Saved data entries:
********

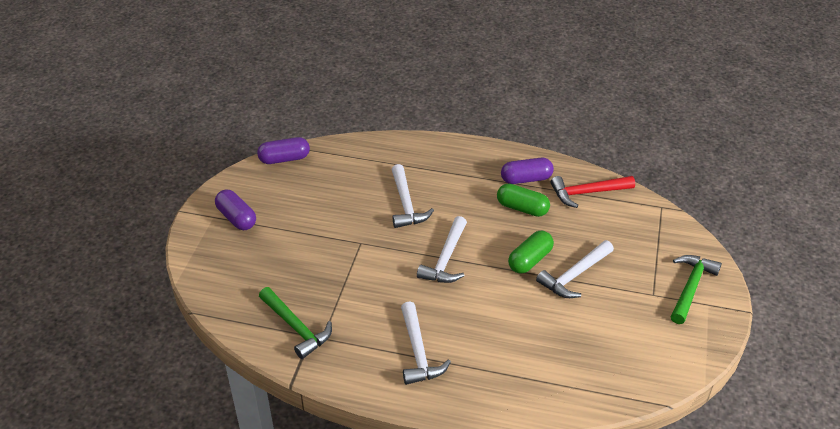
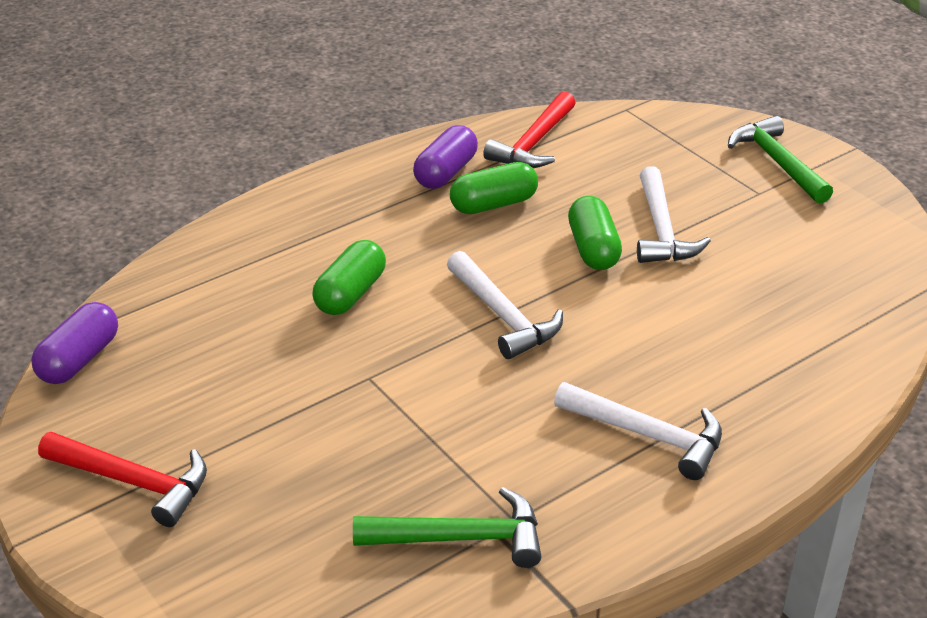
camera: 50 degrees left, 5 degrees down
(236, 218) = (133, 482): purple capsule -> red hammer
(406, 204) = (350, 294): white hammer -> green capsule

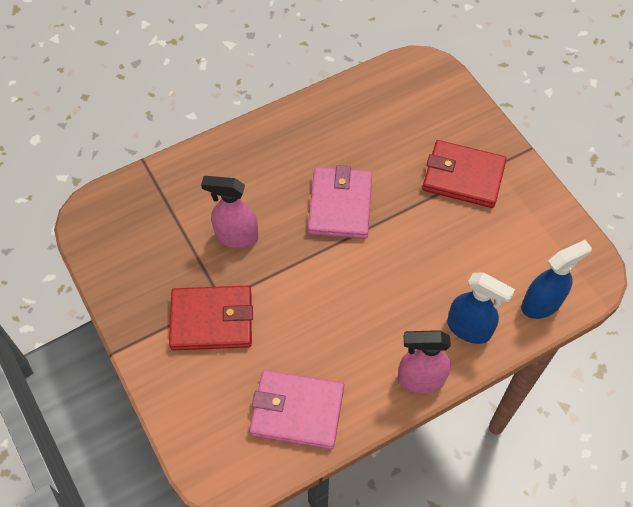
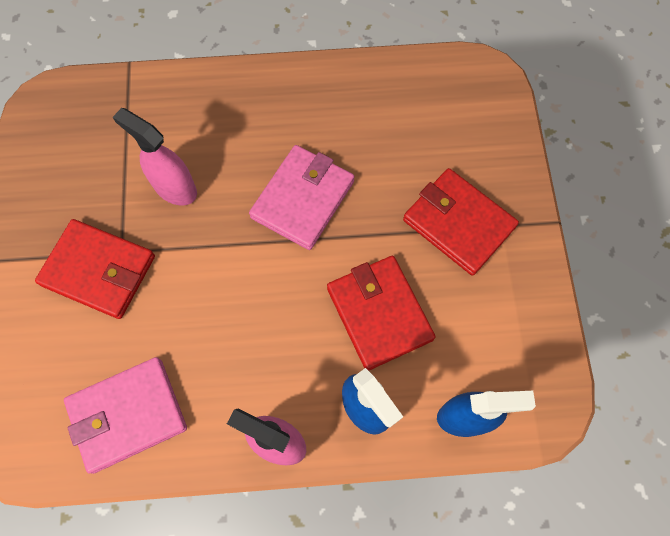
camera: 25 degrees right, 10 degrees up
(297, 411) = (128, 415): pink wallet -> pink wallet turned 60 degrees counterclockwise
(442, 261) = (379, 314): none -> red wallet

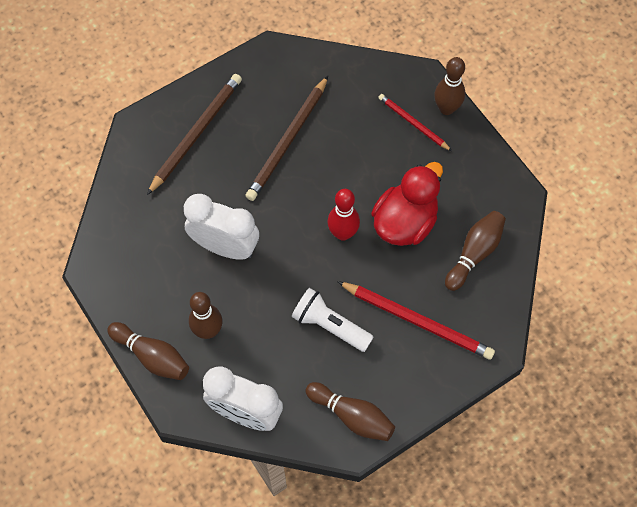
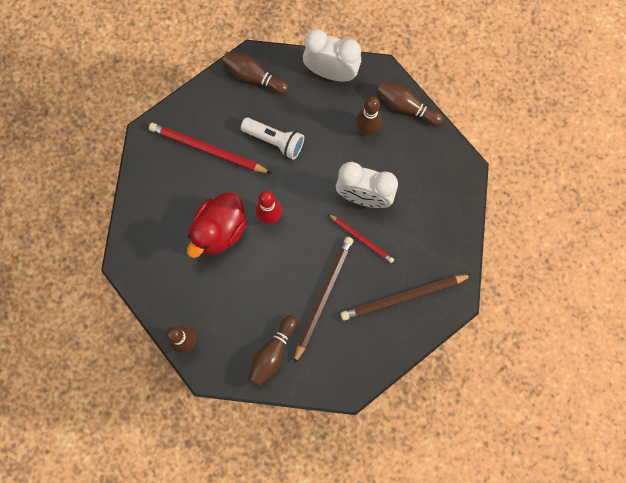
camera: 175 degrees right, 10 degrees up
(196, 133) = (403, 297): brown pencil -> brown pencil turned 45 degrees clockwise
(413, 123) = (215, 324): red pencil -> red pencil (361, 239)
(474, 253) = (163, 208): brown bowling pin -> brown bowling pin (273, 353)

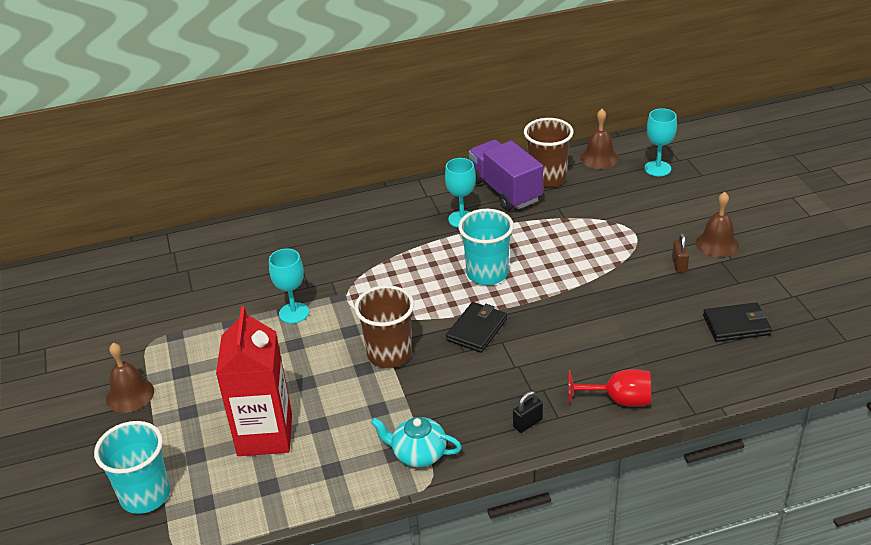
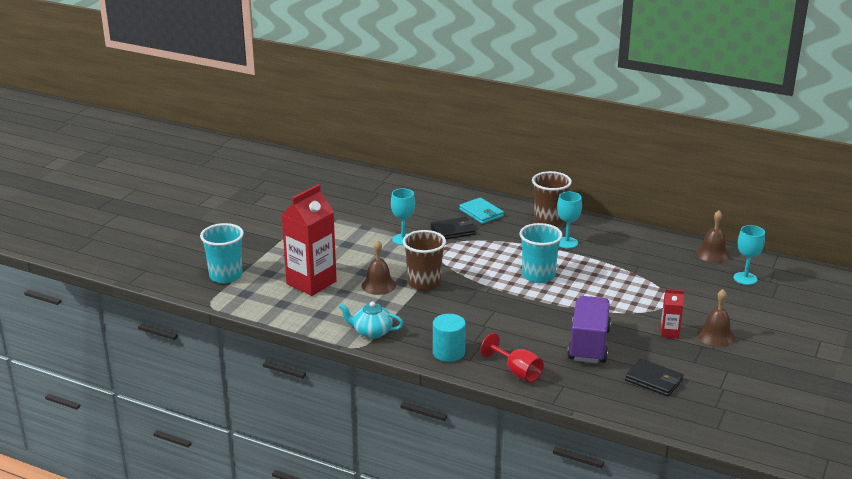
camera: 40 degrees right, 10 degrees down
(130, 395) = (275, 232): brown bell -> brown bell (378, 285)
(333, 232) = (481, 213): none -> turquoise wallet
(418, 454) = (371, 332): turquoise teapot -> turquoise teapot turned 45 degrees counterclockwise
(477, 330) = (489, 298): black wallet -> black wallet (453, 231)
(505, 190) = (618, 241): purple truck -> purple truck (588, 345)
(527, 423) = (448, 353): black padlock -> turquoise cylinder
(547, 177) = (658, 248): brown cup -> brown cup (549, 220)
(679, 264) = (669, 333): brown padlock -> red carton

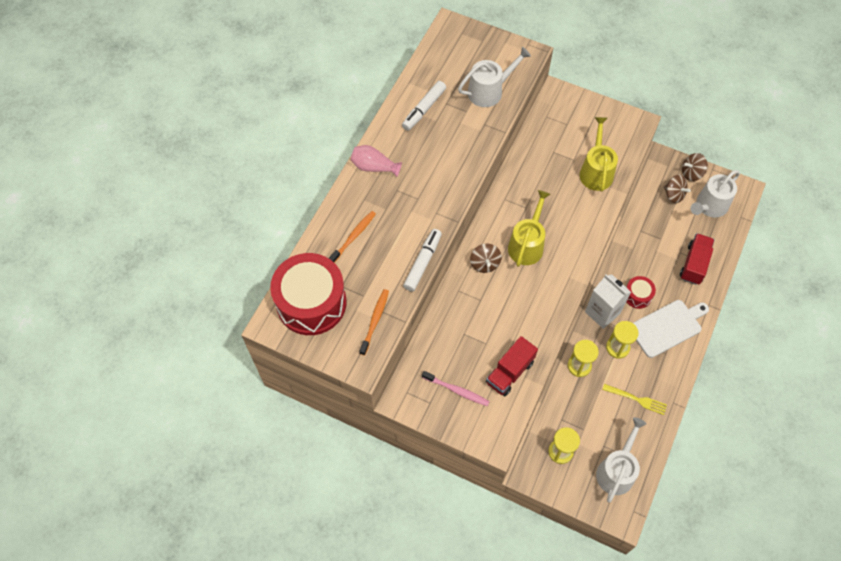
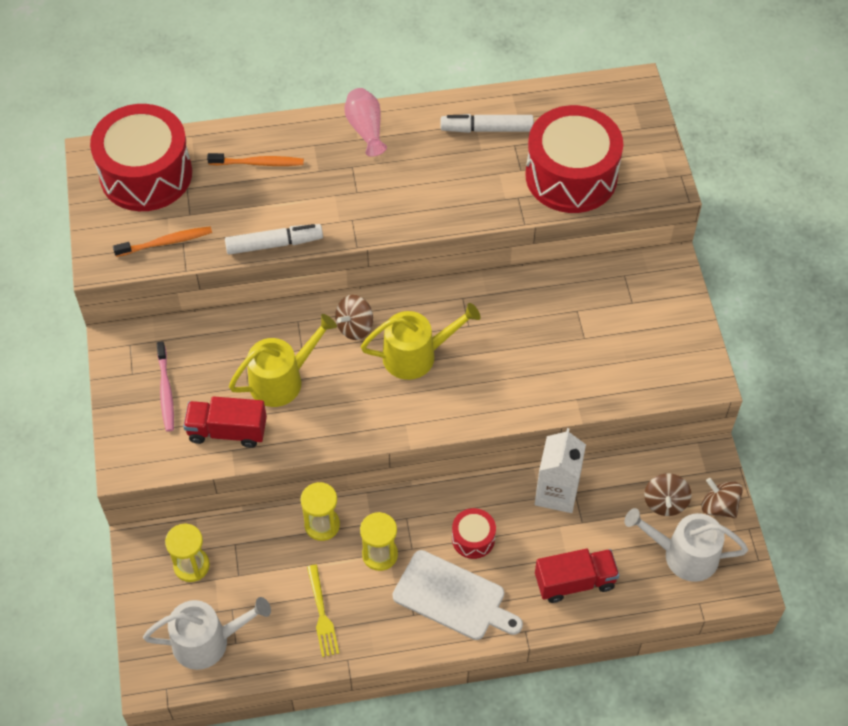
camera: 55 degrees right, 5 degrees down
(489, 91) = (571, 176): white watering can -> red drum
(596, 171) = (587, 371): yellow watering can -> yellow watering can (282, 380)
(602, 312) = (417, 511): white carton -> white carton (556, 492)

********

## [Your goal]
Drop the images and transcribe the entries above exactly.

## [Written reply]
camera: 50 degrees left, 5 degrees down
(236, 218) = (133, 482): purple capsule -> red hammer
(406, 204) = (350, 294): white hammer -> green capsule

camera: 25 degrees right, 10 degrees up
(297, 411) = (128, 415): pink wallet -> pink wallet turned 60 degrees counterclockwise
(442, 261) = (379, 314): none -> red wallet

camera: 175 degrees right, 10 degrees up
(196, 133) = (403, 297): brown pencil -> brown pencil turned 45 degrees clockwise
(413, 123) = (215, 324): red pencil -> red pencil (361, 239)
(474, 253) = (163, 208): brown bowling pin -> brown bowling pin (273, 353)

camera: 40 degrees right, 10 degrees down
(130, 395) = (275, 232): brown bell -> brown bell (378, 285)
(333, 232) = (481, 213): none -> turquoise wallet
(418, 454) = (371, 332): turquoise teapot -> turquoise teapot turned 45 degrees counterclockwise
(477, 330) = (489, 298): black wallet -> black wallet (453, 231)
(505, 190) = (618, 241): purple truck -> purple truck (588, 345)
(527, 423) = (448, 353): black padlock -> turquoise cylinder
(547, 177) = (658, 248): brown cup -> brown cup (549, 220)
(679, 264) = (669, 333): brown padlock -> red carton

camera: 55 degrees right, 5 degrees down
(489, 91) = (571, 176): white watering can -> red drum
(596, 171) = (587, 371): yellow watering can -> yellow watering can (282, 380)
(602, 312) = (417, 511): white carton -> white carton (556, 492)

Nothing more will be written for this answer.